Work to complete
Print out the data precisely as it appears here, with no pictures.

Structured diff data
┏━━
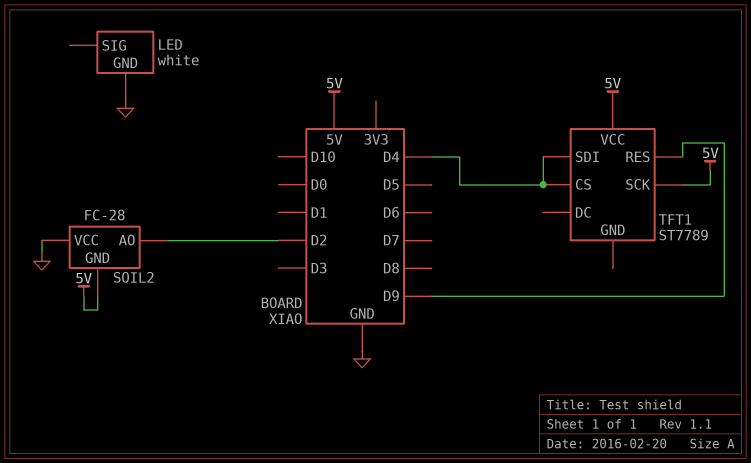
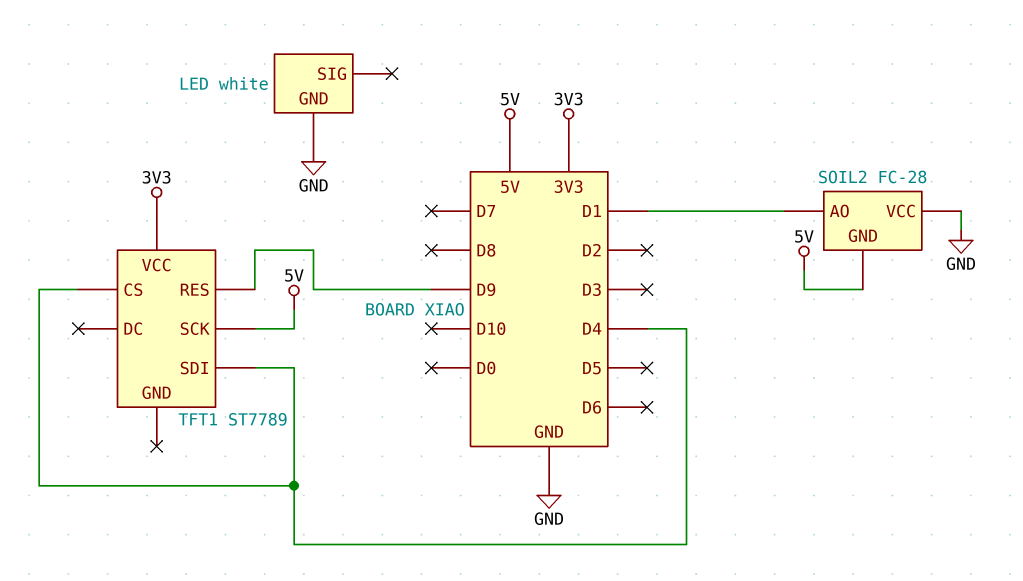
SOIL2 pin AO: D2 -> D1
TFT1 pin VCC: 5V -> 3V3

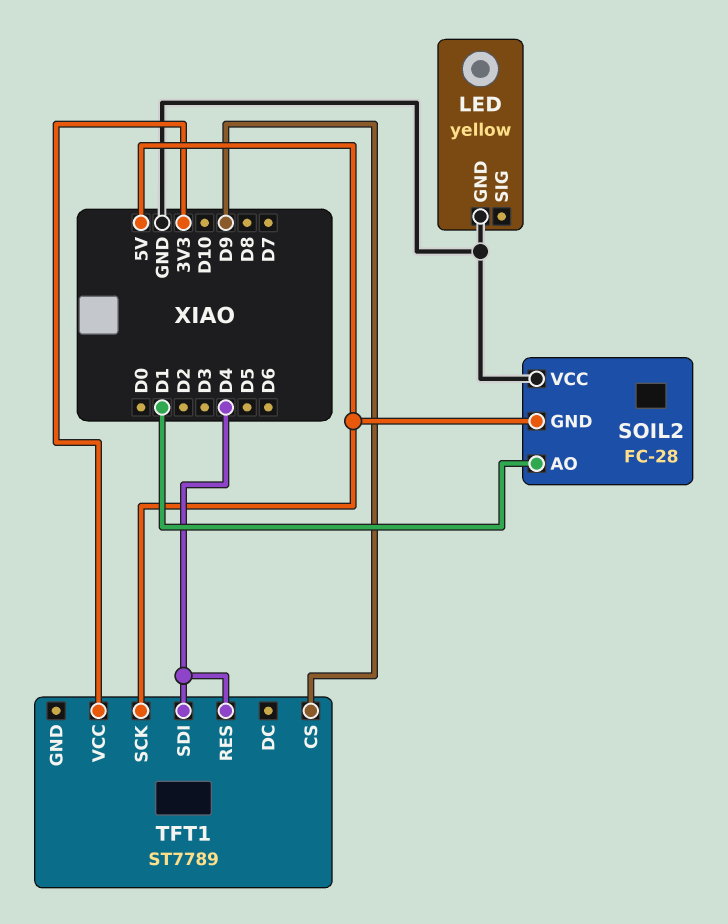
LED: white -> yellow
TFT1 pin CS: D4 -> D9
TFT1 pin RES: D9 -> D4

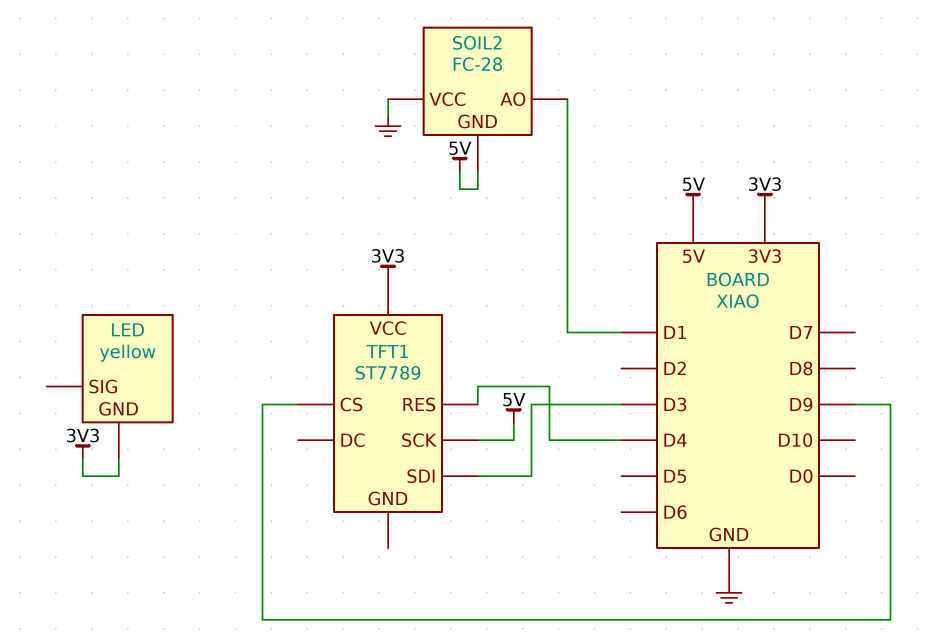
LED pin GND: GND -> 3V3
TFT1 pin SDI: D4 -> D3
┗━━
Task response
SOIL2 pin AO: D2 -> D1
TFT1 pin VCC: 5V -> 3V3

LED: white -> yellow
TFT1 pin CS: D4 -> D9
TFT1 pin RES: D9 -> D4

LED pin GND: GND -> 3V3
TFT1 pin SDI: D4 -> D3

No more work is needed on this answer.